** Provided data follows **

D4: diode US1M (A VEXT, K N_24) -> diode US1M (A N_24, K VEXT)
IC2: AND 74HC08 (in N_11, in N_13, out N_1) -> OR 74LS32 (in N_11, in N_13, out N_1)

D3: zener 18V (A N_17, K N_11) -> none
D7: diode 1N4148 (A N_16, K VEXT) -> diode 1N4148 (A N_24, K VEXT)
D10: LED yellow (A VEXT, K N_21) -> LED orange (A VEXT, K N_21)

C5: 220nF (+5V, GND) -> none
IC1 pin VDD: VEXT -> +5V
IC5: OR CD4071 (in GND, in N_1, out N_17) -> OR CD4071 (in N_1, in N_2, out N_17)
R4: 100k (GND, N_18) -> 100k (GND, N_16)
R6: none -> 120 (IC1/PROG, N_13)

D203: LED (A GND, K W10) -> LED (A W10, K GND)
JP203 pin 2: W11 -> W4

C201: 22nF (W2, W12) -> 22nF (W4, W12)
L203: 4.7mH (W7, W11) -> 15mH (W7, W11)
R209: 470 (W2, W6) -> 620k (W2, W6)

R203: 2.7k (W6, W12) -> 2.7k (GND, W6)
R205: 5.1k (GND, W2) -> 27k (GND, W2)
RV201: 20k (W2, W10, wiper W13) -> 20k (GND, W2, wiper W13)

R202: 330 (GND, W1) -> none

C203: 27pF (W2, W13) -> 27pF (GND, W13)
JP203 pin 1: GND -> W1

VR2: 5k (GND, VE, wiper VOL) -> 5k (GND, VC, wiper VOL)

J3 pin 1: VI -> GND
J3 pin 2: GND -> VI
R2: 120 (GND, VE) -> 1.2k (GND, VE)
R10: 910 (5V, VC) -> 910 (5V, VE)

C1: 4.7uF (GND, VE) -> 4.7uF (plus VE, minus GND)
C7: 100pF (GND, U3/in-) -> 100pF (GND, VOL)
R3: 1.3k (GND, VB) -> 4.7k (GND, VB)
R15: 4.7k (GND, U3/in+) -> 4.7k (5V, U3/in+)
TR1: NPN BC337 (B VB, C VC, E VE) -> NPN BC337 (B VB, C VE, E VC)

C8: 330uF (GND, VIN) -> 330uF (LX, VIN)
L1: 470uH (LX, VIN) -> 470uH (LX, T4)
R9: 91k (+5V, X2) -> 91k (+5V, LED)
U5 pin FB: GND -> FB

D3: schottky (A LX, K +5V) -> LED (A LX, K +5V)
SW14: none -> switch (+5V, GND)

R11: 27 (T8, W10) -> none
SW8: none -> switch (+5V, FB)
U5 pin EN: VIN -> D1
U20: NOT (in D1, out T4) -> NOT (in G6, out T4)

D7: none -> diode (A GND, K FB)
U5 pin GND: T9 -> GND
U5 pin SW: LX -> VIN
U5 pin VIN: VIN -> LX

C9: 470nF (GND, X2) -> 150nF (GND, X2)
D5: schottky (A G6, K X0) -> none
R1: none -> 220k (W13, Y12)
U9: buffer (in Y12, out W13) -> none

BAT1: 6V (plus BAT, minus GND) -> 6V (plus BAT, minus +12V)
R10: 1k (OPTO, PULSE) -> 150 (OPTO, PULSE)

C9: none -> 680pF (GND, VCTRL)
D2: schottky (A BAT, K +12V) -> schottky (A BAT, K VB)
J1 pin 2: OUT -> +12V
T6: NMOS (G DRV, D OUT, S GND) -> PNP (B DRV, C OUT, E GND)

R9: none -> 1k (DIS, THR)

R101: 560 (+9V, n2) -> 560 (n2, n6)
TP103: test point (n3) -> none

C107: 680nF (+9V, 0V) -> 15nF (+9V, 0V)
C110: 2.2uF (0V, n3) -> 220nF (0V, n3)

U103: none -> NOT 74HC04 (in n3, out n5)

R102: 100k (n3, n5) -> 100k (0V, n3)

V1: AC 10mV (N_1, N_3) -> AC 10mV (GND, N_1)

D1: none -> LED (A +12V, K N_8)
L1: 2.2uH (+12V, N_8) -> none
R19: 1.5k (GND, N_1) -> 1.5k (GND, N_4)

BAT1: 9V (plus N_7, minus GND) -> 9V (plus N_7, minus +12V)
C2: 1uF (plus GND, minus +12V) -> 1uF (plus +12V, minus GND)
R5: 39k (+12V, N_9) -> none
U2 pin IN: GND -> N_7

** End of Provided data **

--- Exercise brief ---
Return the records in full. Omit nothing.

--- Solution to the exercise ---
D4: diode US1M (A VEXT, K N_24) -> diode US1M (A N_24, K VEXT)
IC2: AND 74HC08 (in N_11, in N_13, out N_1) -> OR 74LS32 (in N_11, in N_13, out N_1)

D3: zener 18V (A N_17, K N_11) -> none
D7: diode 1N4148 (A N_16, K VEXT) -> diode 1N4148 (A N_24, K VEXT)
D10: LED yellow (A VEXT, K N_21) -> LED orange (A VEXT, K N_21)

C5: 220nF (+5V, GND) -> none
IC1 pin VDD: VEXT -> +5V
IC5: OR CD4071 (in GND, in N_1, out N_17) -> OR CD4071 (in N_1, in N_2, out N_17)
R4: 100k (GND, N_18) -> 100k (GND, N_16)
R6: none -> 120 (IC1/PROG, N_13)

D203: LED (A GND, K W10) -> LED (A W10, K GND)
JP203 pin 2: W11 -> W4

C201: 22nF (W2, W12) -> 22nF (W4, W12)
L203: 4.7mH (W7, W11) -> 15mH (W7, W11)
R209: 470 (W2, W6) -> 620k (W2, W6)

R203: 2.7k (W6, W12) -> 2.7k (GND, W6)
R205: 5.1k (GND, W2) -> 27k (GND, W2)
RV201: 20k (W2, W10, wiper W13) -> 20k (GND, W2, wiper W13)

R202: 330 (GND, W1) -> none

C203: 27pF (W2, W13) -> 27pF (GND, W13)
JP203 pin 1: GND -> W1

VR2: 5k (GND, VE, wiper VOL) -> 5k (GND, VC, wiper VOL)

J3 pin 1: VI -> GND
J3 pin 2: GND -> VI
R2: 120 (GND, VE) -> 1.2k (GND, VE)
R10: 910 (5V, VC) -> 910 (5V, VE)

C1: 4.7uF (GND, VE) -> 4.7uF (plus VE, minus GND)
C7: 100pF (GND, U3/in-) -> 100pF (GND, VOL)
R3: 1.3k (GND, VB) -> 4.7k (GND, VB)
R15: 4.7k (GND, U3/in+) -> 4.7k (5V, U3/in+)
TR1: NPN BC337 (B VB, C VC, E VE) -> NPN BC337 (B VB, C VE, E VC)

C8: 330uF (GND, VIN) -> 330uF (LX, VIN)
L1: 470uH (LX, VIN) -> 470uH (LX, T4)
R9: 91k (+5V, X2) -> 91k (+5V, LED)
U5 pin FB: GND -> FB

D3: schottky (A LX, K +5V) -> LED (A LX, K +5V)
SW14: none -> switch (+5V, GND)

R11: 27 (T8, W10) -> none
SW8: none -> switch (+5V, FB)
U5 pin EN: VIN -> D1
U20: NOT (in D1, out T4) -> NOT (in G6, out T4)

D7: none -> diode (A GND, K FB)
U5 pin GND: T9 -> GND
U5 pin SW: LX -> VIN
U5 pin VIN: VIN -> LX

C9: 470nF (GND, X2) -> 150nF (GND, X2)
D5: schottky (A G6, K X0) -> none
R1: none -> 220k (W13, Y12)
U9: buffer (in Y12, out W13) -> none

BAT1: 6V (plus BAT, minus GND) -> 6V (plus BAT, minus +12V)
R10: 1k (OPTO, PULSE) -> 150 (OPTO, PULSE)

C9: none -> 680pF (GND, VCTRL)
D2: schottky (A BAT, K +12V) -> schottky (A BAT, K VB)
J1 pin 2: OUT -> +12V
T6: NMOS (G DRV, D OUT, S GND) -> PNP (B DRV, C OUT, E GND)

R9: none -> 1k (DIS, THR)

R101: 560 (+9V, n2) -> 560 (n2, n6)
TP103: test point (n3) -> none

C107: 680nF (+9V, 0V) -> 15nF (+9V, 0V)
C110: 2.2uF (0V, n3) -> 220nF (0V, n3)

U103: none -> NOT 74HC04 (in n3, out n5)

R102: 100k (n3, n5) -> 100k (0V, n3)

V1: AC 10mV (N_1, N_3) -> AC 10mV (GND, N_1)

D1: none -> LED (A +12V, K N_8)
L1: 2.2uH (+12V, N_8) -> none
R19: 1.5k (GND, N_1) -> 1.5k (GND, N_4)

BAT1: 9V (plus N_7, minus GND) -> 9V (plus N_7, minus +12V)
C2: 1uF (plus GND, minus +12V) -> 1uF (plus +12V, minus GND)
R5: 39k (+12V, N_9) -> none
U2 pin IN: GND -> N_7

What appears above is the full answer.